[[ RECORDS FOR THIS TASK open ]]

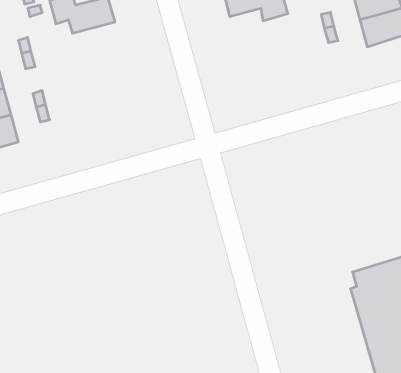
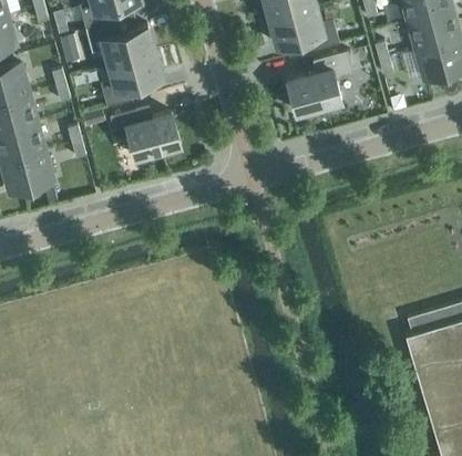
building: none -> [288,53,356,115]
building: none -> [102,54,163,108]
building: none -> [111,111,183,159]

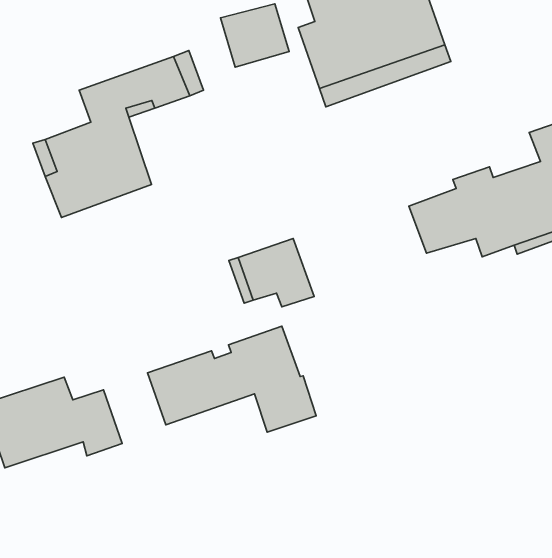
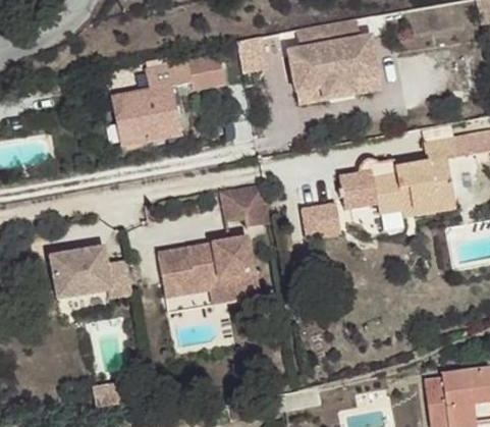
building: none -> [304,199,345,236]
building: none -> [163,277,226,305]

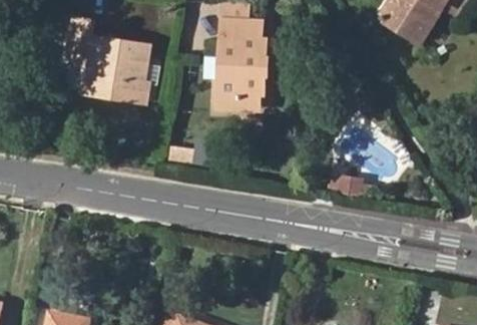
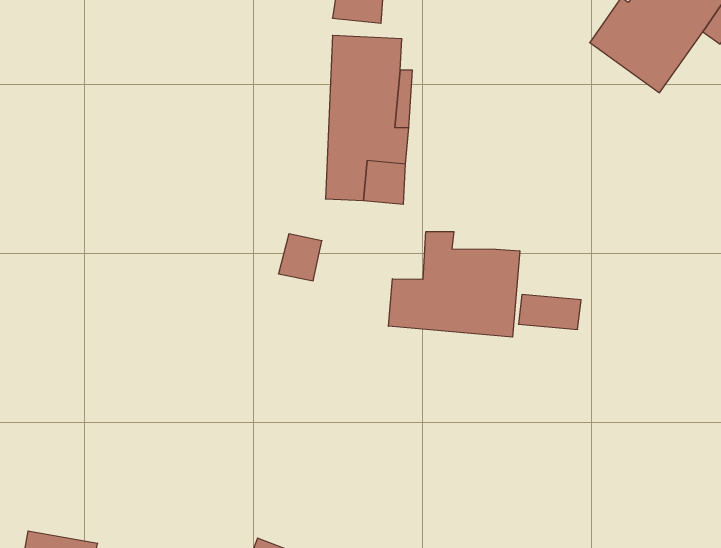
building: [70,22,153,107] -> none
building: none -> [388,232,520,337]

[[ RECORDS FOR THIS TASK closed ]]
[[ RECORDS FOR THIS TASK open ]]

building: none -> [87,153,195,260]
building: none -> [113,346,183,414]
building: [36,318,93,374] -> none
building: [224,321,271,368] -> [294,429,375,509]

[[ RECORDS FOR THIS TASK closed ]]

# [WHAT YOU NEED TO DO]
Copy out all lines of the material above in which "none" occurs.

# [WRITTEN REPLY]
building: none -> [288,53,356,115]
building: none -> [102,54,163,108]
building: none -> [111,111,183,159]
building: none -> [304,199,345,236]
building: none -> [163,277,226,305]
building: [70,22,153,107] -> none
building: none -> [388,232,520,337]
building: none -> [87,153,195,260]
building: none -> [113,346,183,414]
building: [36,318,93,374] -> none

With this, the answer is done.